(Exercise objective) The expected output is an exact copy of the lines from the one containing "(450, 281) = (952, 429): blue" to the final line below, minus any pictures.
═════ Data records ═════
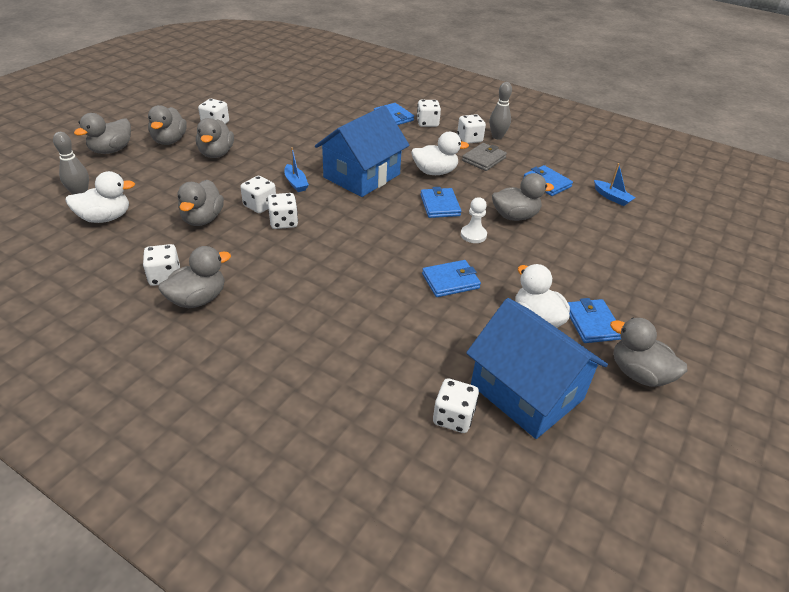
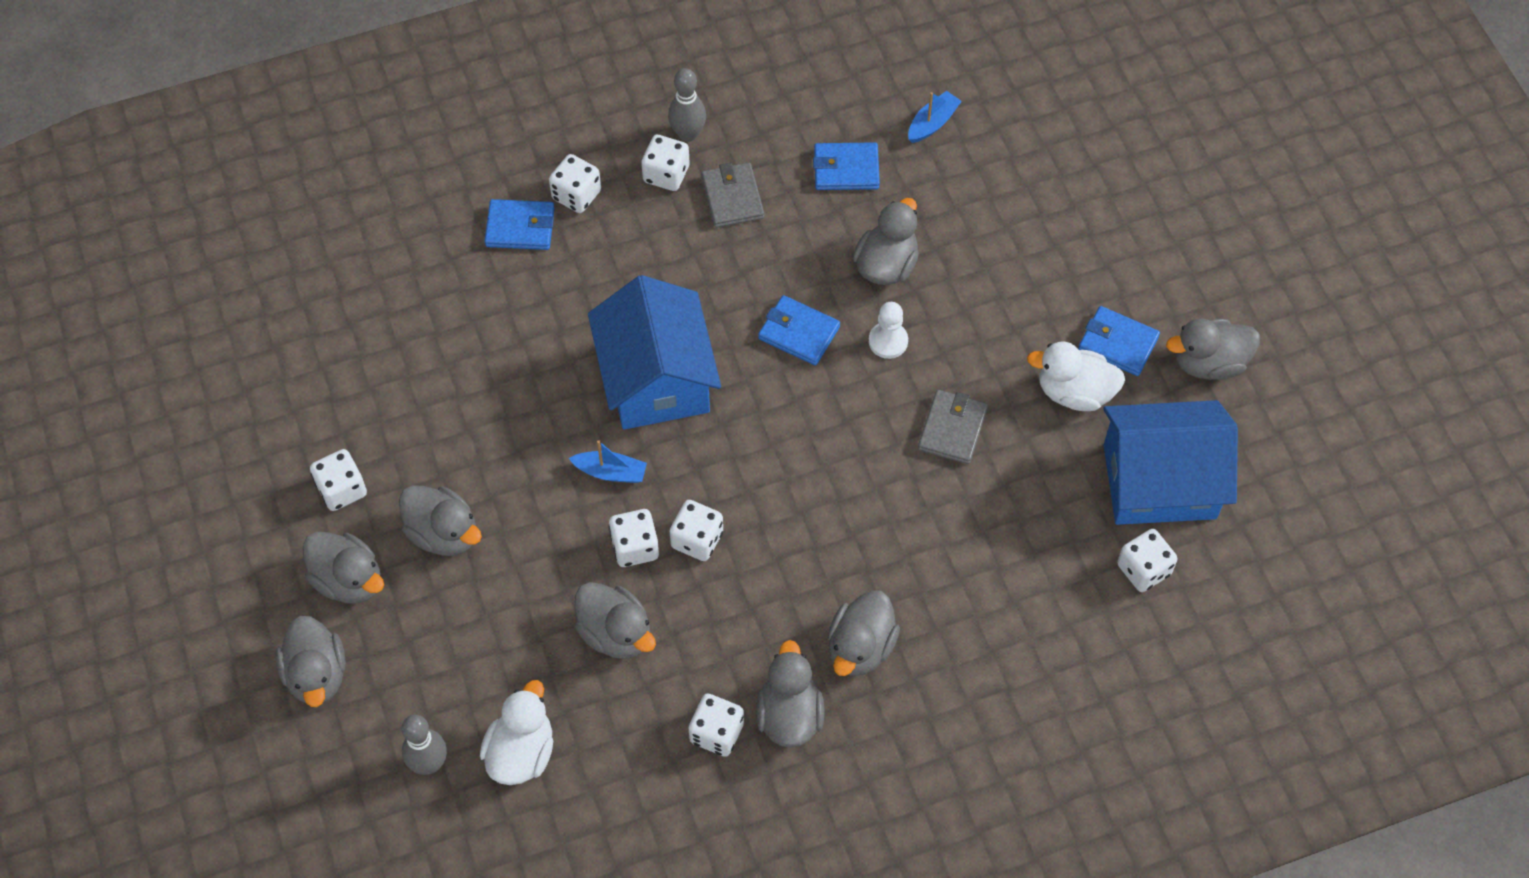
camera: 50 degrees left, 20 degrees up
(269, 308) = (860, 647): none -> grey duck
(435, 172) = (717, 282): white duck -> none
(450, 281) = (952, 429): blue wallet -> grey wallet
(612, 197) = (932, 123): blue boat -> blue boat turned 45 degrees counterclockwise

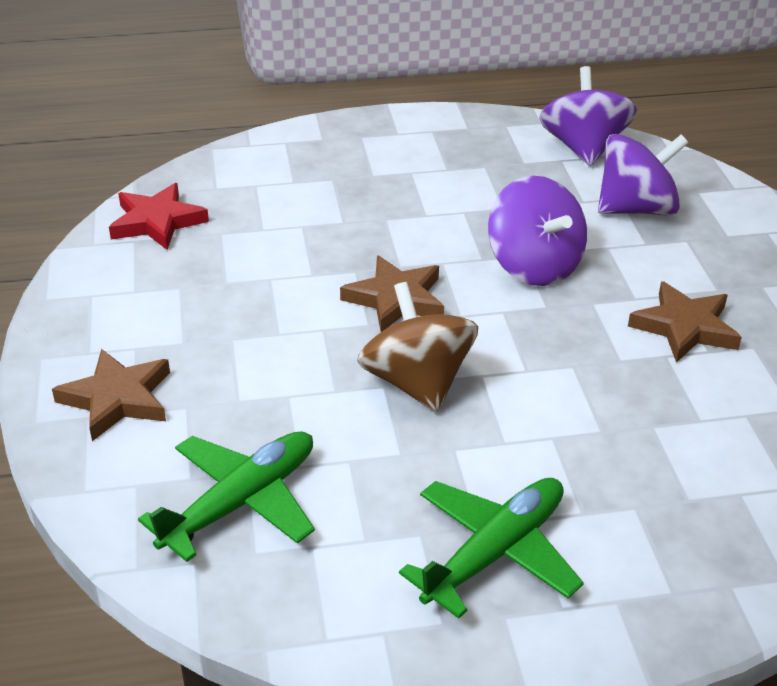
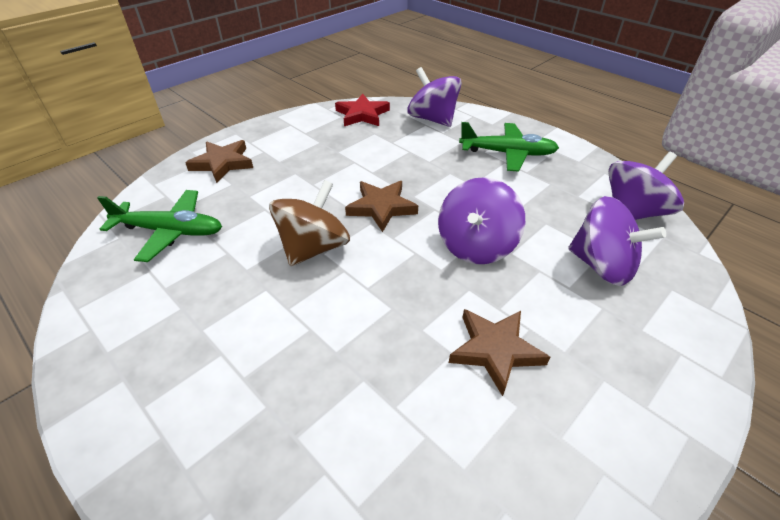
camera: 55 degrees right, 5 degrees up
(251, 174) = (432, 119): none -> purple spinning top
(494, 553) = (179, 348): green plane -> green plane (507, 153)

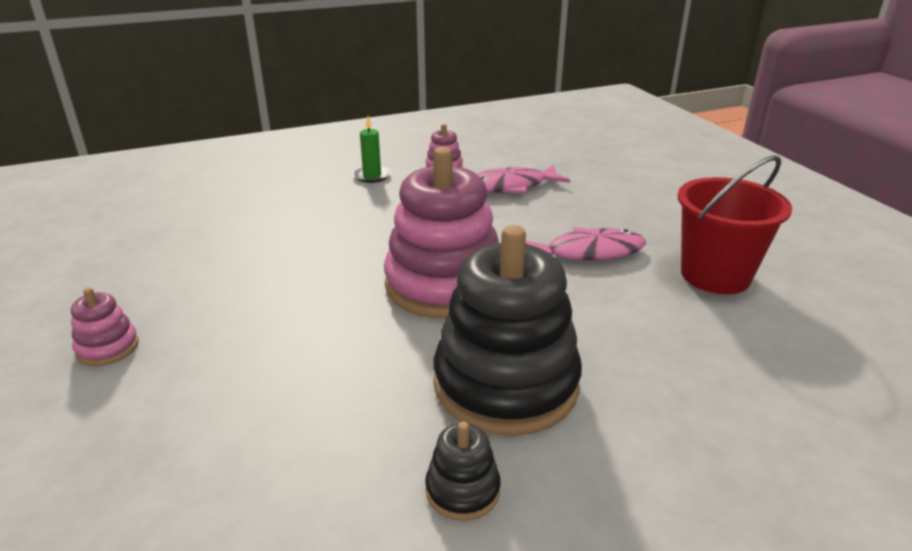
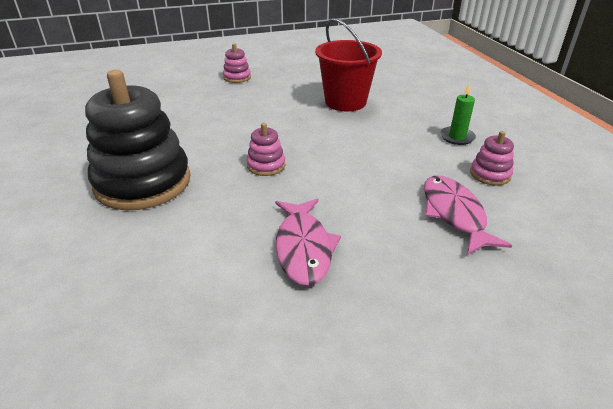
camera: 95 degrees right, 5 degrees up
(444, 285) = (266, 165): pink stacking toy -> pink stacking toy, size x0.43
(462, 490) = (75, 163): black stacking toy -> none
(715, 275) = (236, 342): red bucket -> red bucket (345, 102)

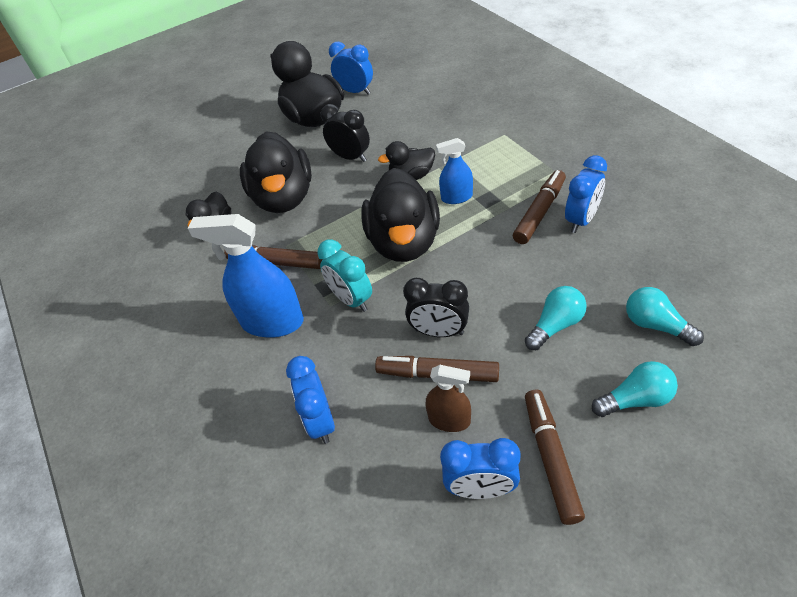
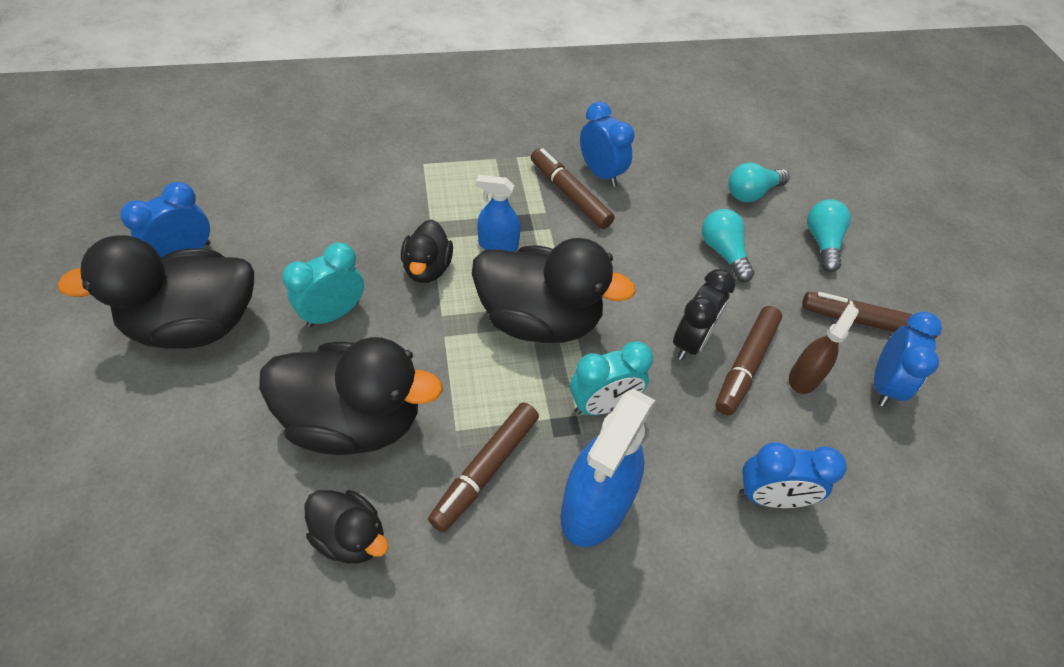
camera: 80 degrees left, 5 degrees up
(350, 157) = (333, 313): black clock -> turquoise clock
(456, 197) = (498, 245): blue spray bottle -> blue spray bottle turned 90 degrees clockwise

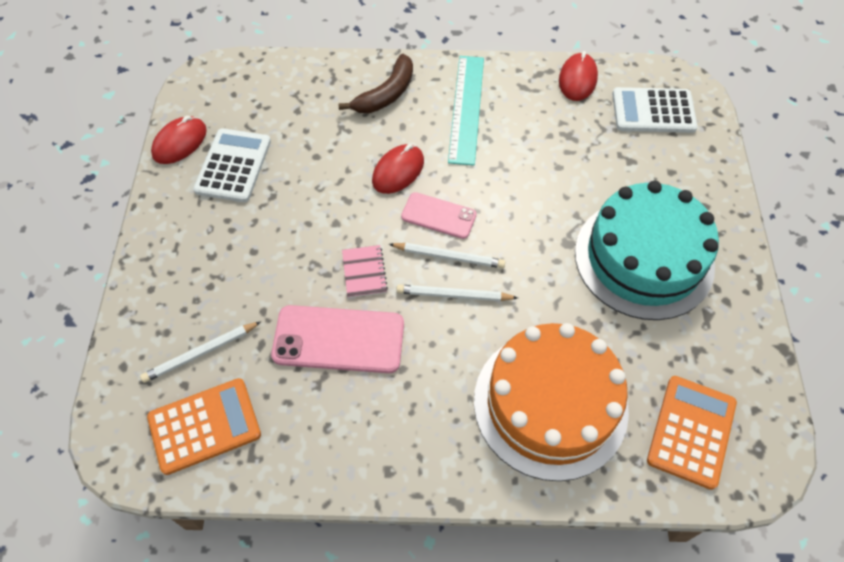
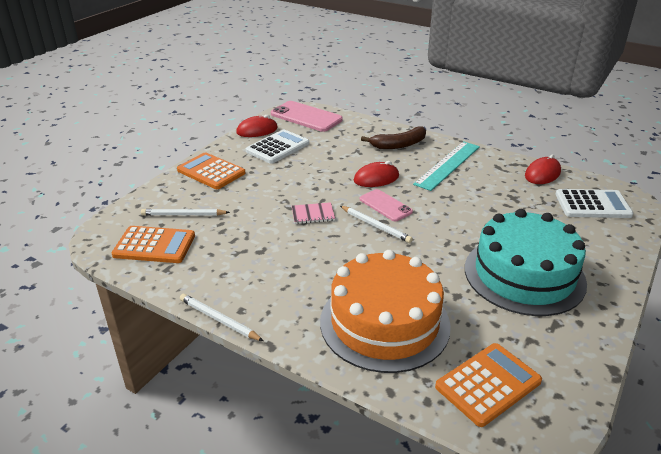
camera: 30 degrees right, 25 degrees down
(176, 255) = (211, 172): none -> orange calculator
(338, 339) = (268, 238): pink phone -> pink phone (306, 117)
(364, 272) = (313, 214): pink notebook -> pink notebook turned 60 degrees clockwise
(453, 295) = (362, 244): white pencil -> white pencil (219, 319)
(653, 111) = (592, 205): white calculator -> white calculator turned 150 degrees clockwise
═════
(Exercise answer)
(450, 281) = (952, 429): blue wallet -> grey wallet
(612, 197) = (932, 123): blue boat -> blue boat turned 45 degrees counterclockwise

camera: 55 degrees right, 5 degrees up
(251, 174) = (432, 119): none -> purple spinning top
(494, 553) = (179, 348): green plane -> green plane (507, 153)

camera: 95 degrees right, 5 degrees up
(444, 285) = (266, 165): pink stacking toy -> pink stacking toy, size x0.43
(462, 490) = (75, 163): black stacking toy -> none
(715, 275) = (236, 342): red bucket -> red bucket (345, 102)

camera: 80 degrees left, 5 degrees up
(350, 157) = (333, 313): black clock -> turquoise clock
(456, 197) = (498, 245): blue spray bottle -> blue spray bottle turned 90 degrees clockwise

camera: 30 degrees right, 25 degrees down
(176, 255) = (211, 172): none -> orange calculator
(338, 339) = (268, 238): pink phone -> pink phone (306, 117)
(364, 272) = (313, 214): pink notebook -> pink notebook turned 60 degrees clockwise
(453, 295) = (362, 244): white pencil -> white pencil (219, 319)
(653, 111) = (592, 205): white calculator -> white calculator turned 150 degrees clockwise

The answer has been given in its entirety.